Repeat only the lines below from the one containing "pink bell: 3 -> 2" through the one containing "pink hourglass: 1 -> 3", inclusive, exactly as written.
*** Dataset extract Section Begins ***
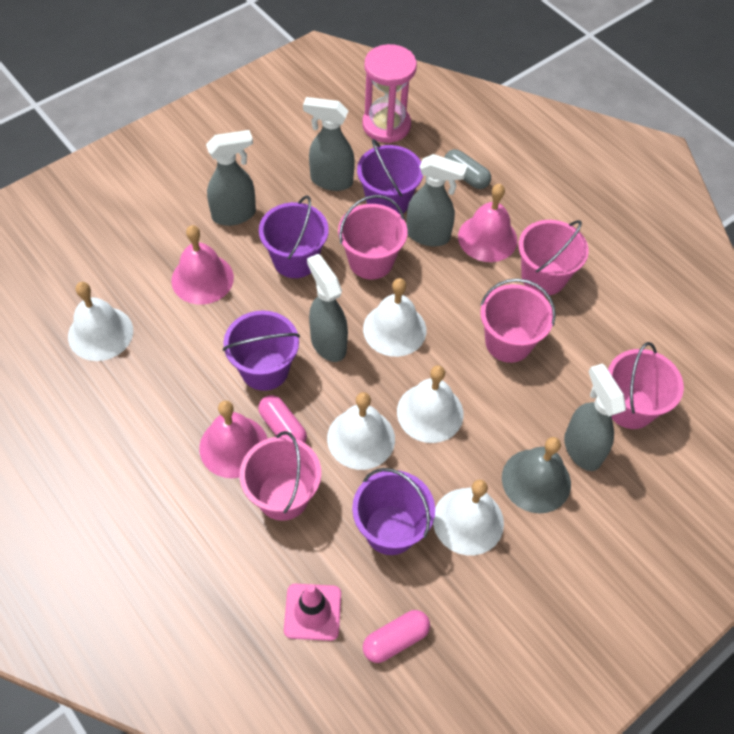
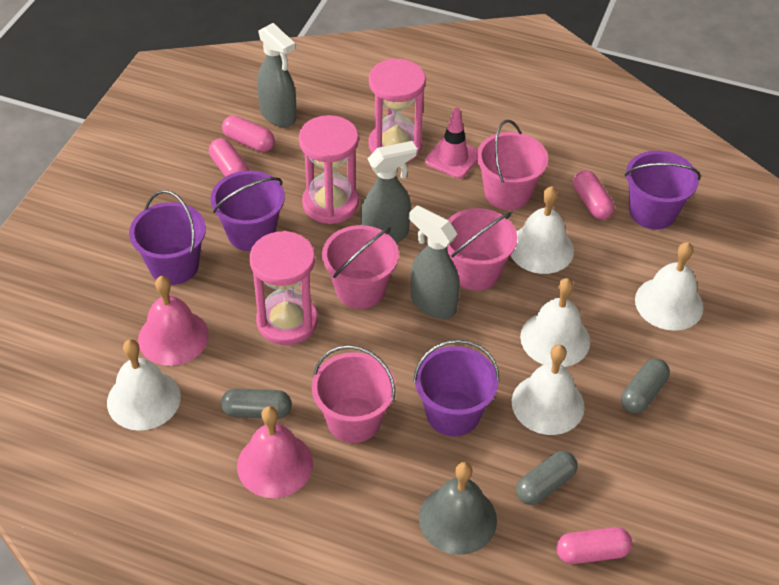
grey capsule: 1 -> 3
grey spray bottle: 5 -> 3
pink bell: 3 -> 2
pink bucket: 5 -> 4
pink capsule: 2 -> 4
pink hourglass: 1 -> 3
*** Dataset extract Section Ends ***
*** Dataset extract Section Begins ***
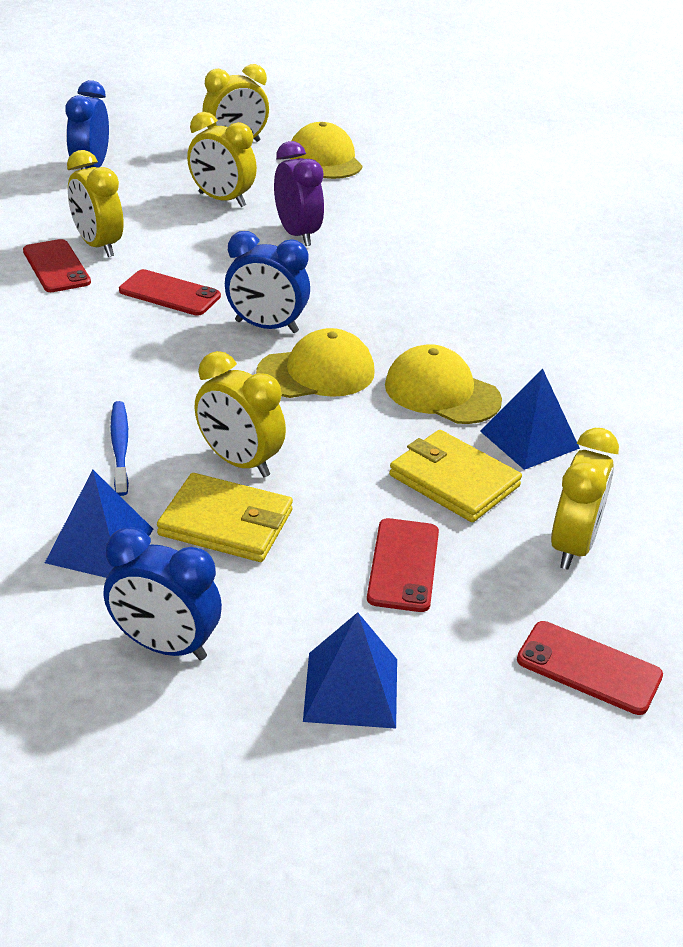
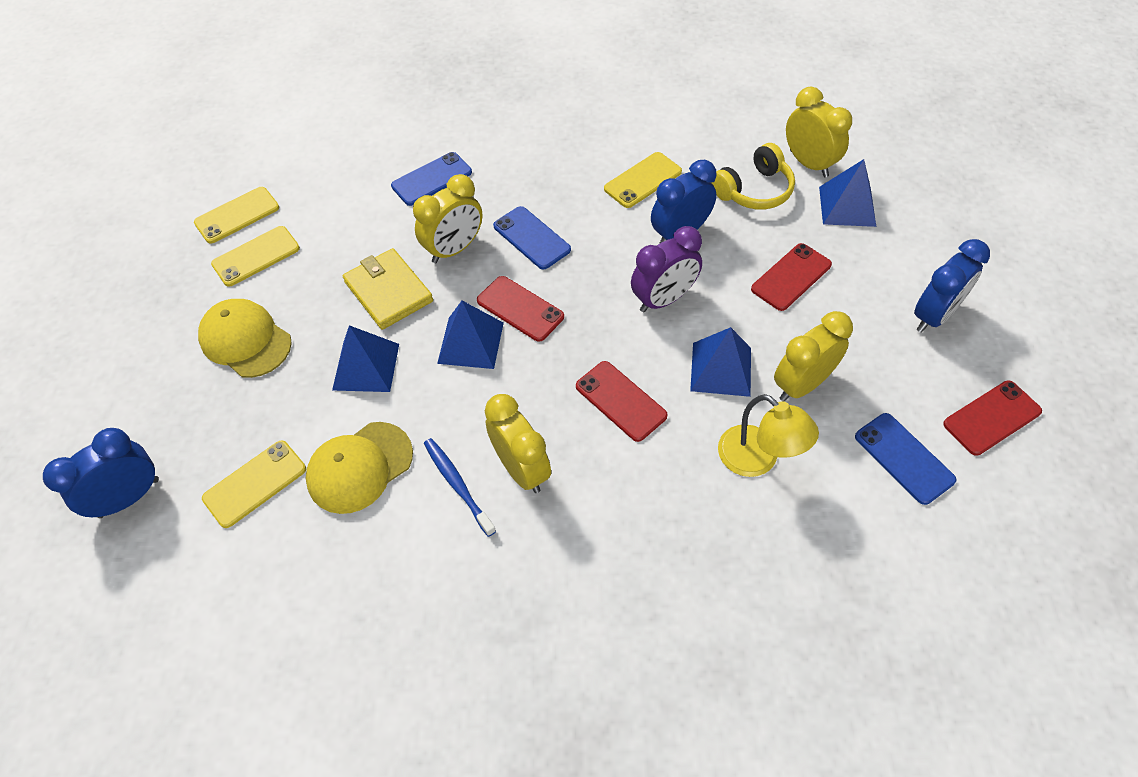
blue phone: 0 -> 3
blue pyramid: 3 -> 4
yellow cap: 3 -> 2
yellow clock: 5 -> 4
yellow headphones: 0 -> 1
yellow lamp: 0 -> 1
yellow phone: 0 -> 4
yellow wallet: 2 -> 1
*** Dataset extract Section Ends ***
Output of the exercise:
pink bell: 3 -> 2
pink bucket: 5 -> 4
pink capsule: 2 -> 4
pink hourglass: 1 -> 3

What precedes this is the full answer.